Input material:
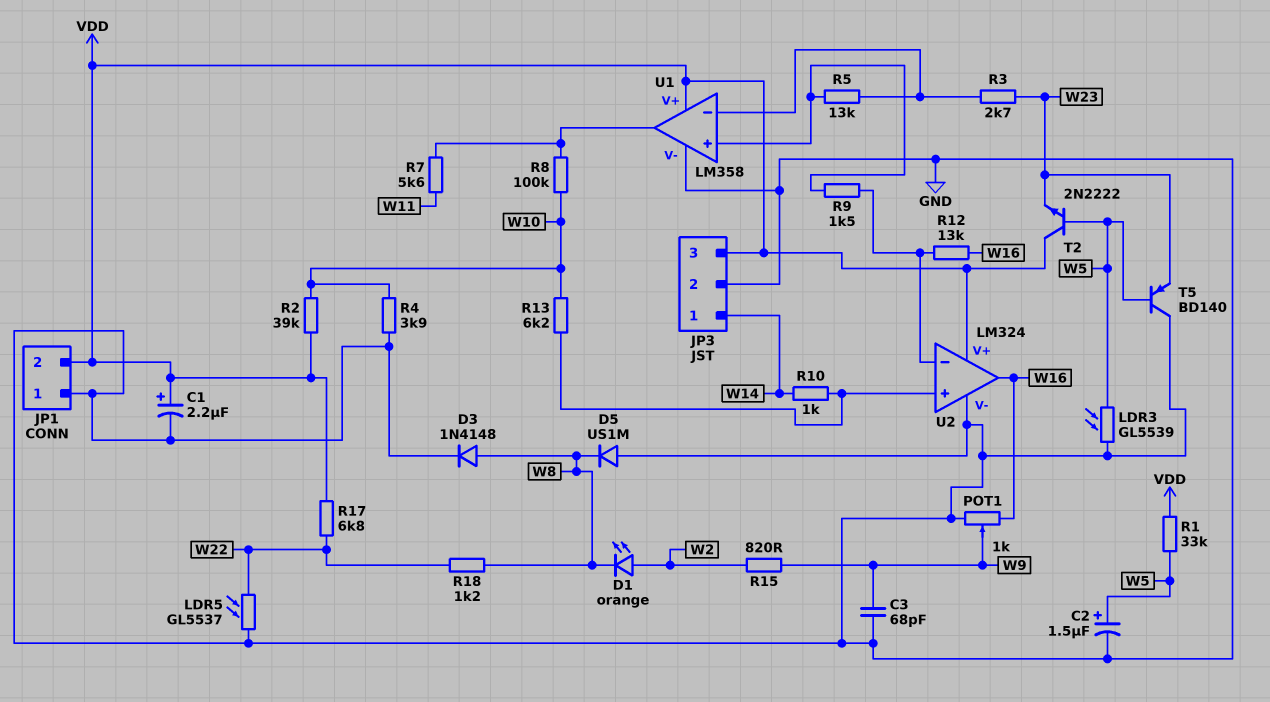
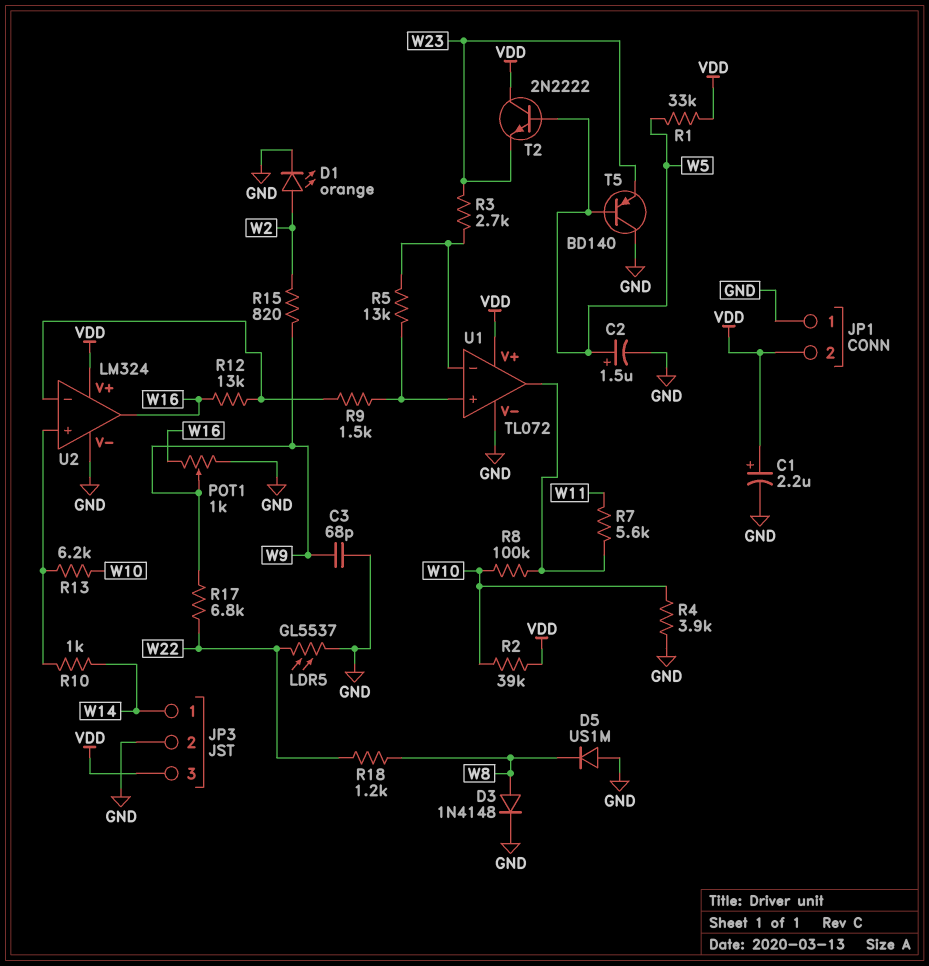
D1: LED orange (A W2, K W8) -> LED orange (A W2, K GND)
LDR3: GL5539 (GND, W5) -> none
R17: 6.8k (VDD, W22) -> 6.8k (W9, W22)
U1: LM358 -> TL072

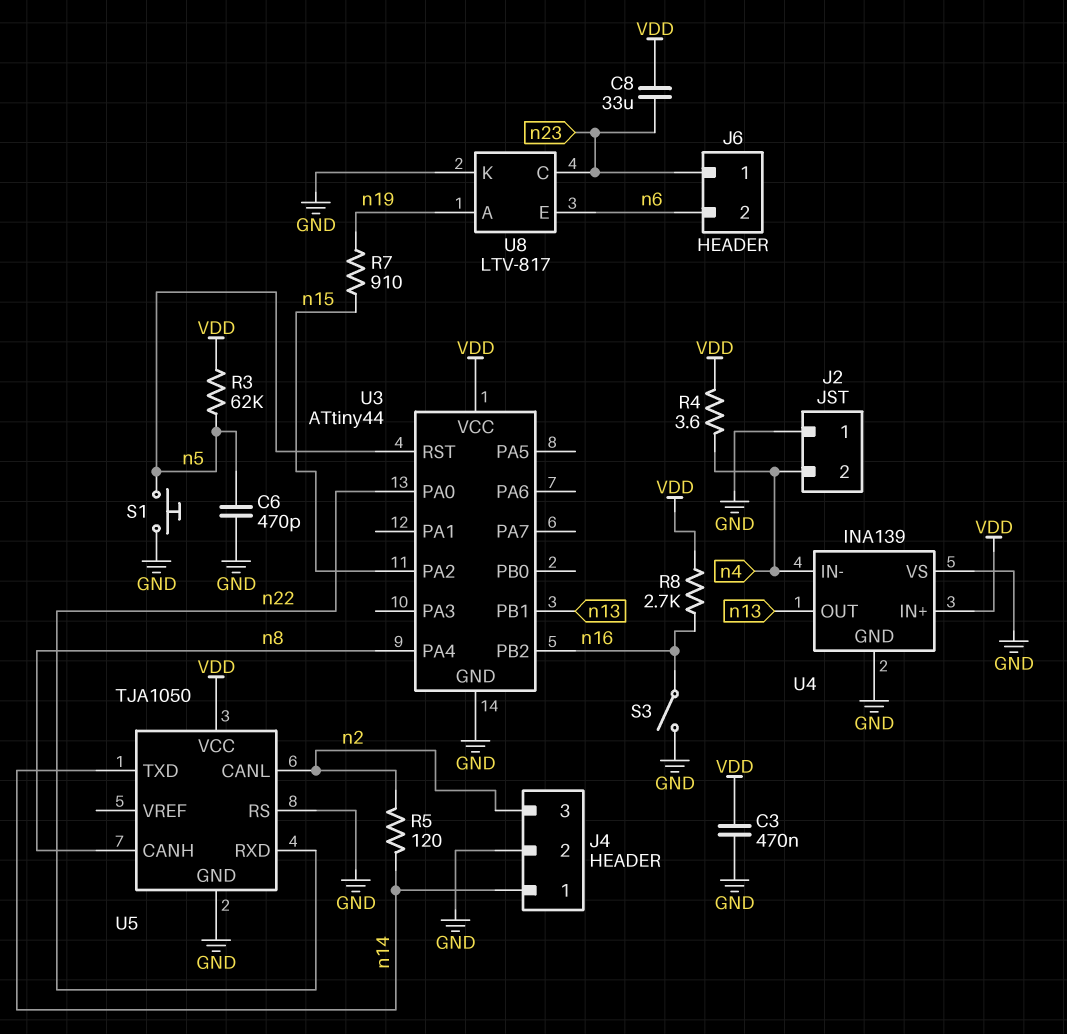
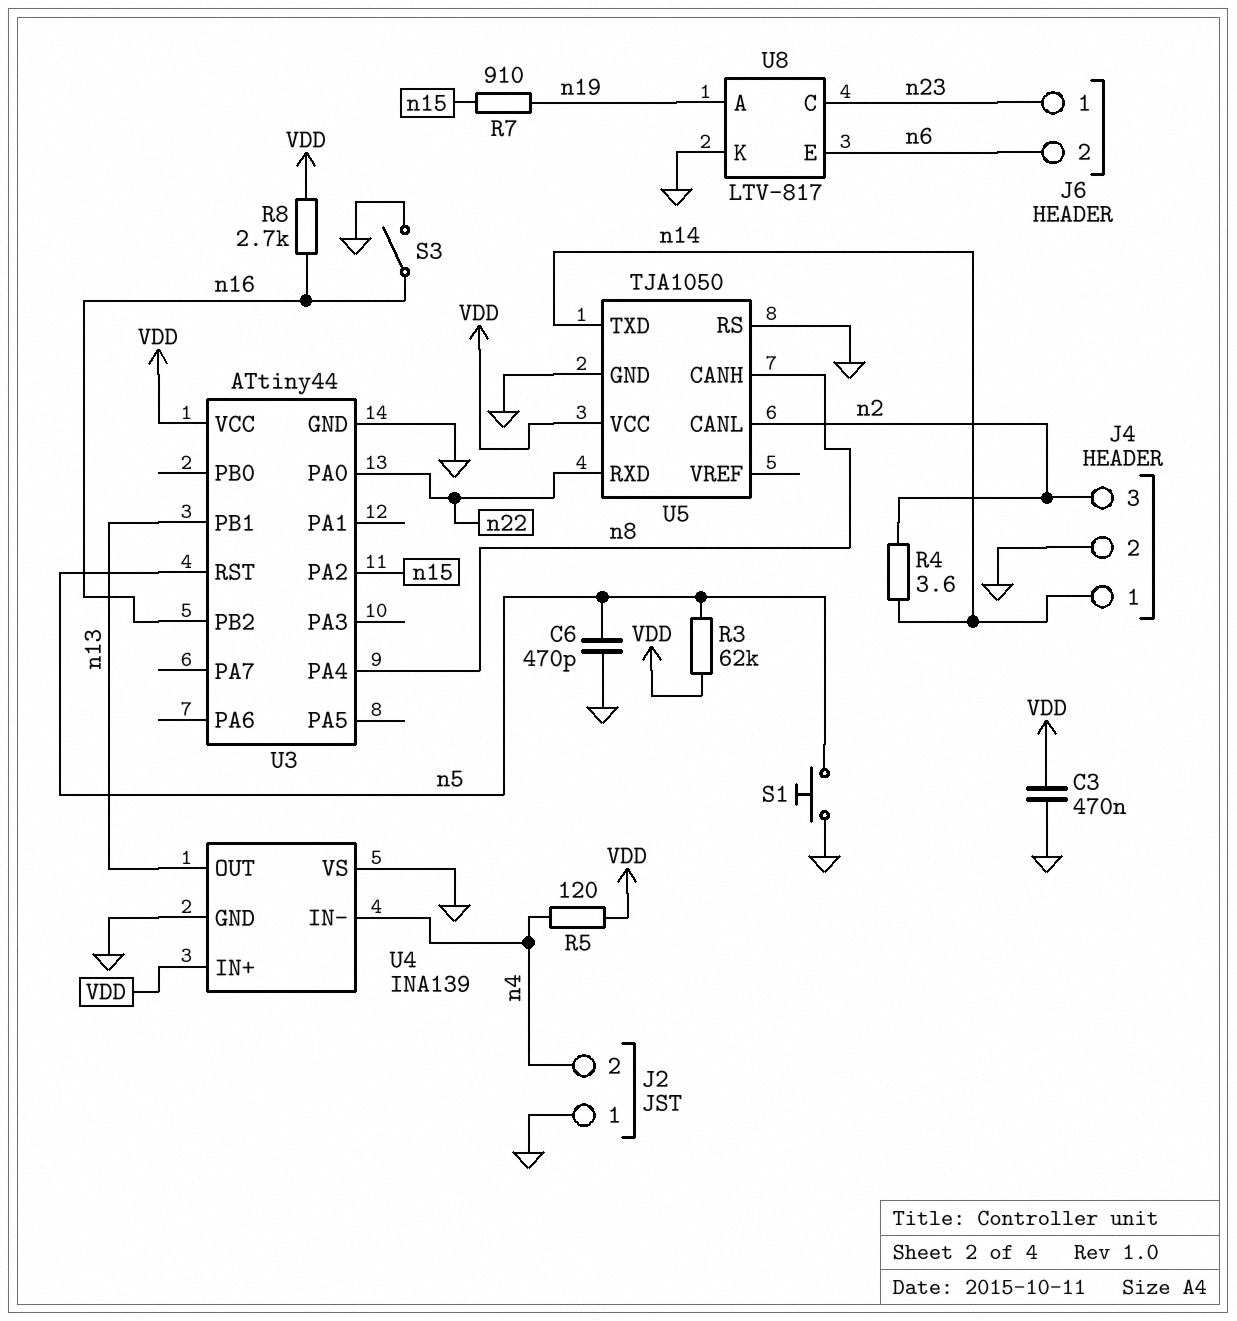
C8: 33uF (VDD, n23) -> none
R4: 3.6 (VDD, n4) -> 3.6 (n2, n14)
R5: 120 (n2, n14) -> 120 (VDD, n4)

Task instructions: Retype only the lines running from the line with "C8: 33uF (VDD, n23) -> none" to the end of the listing, including both of those lines.

Response box:
C8: 33uF (VDD, n23) -> none
R4: 3.6 (VDD, n4) -> 3.6 (n2, n14)
R5: 120 (n2, n14) -> 120 (VDD, n4)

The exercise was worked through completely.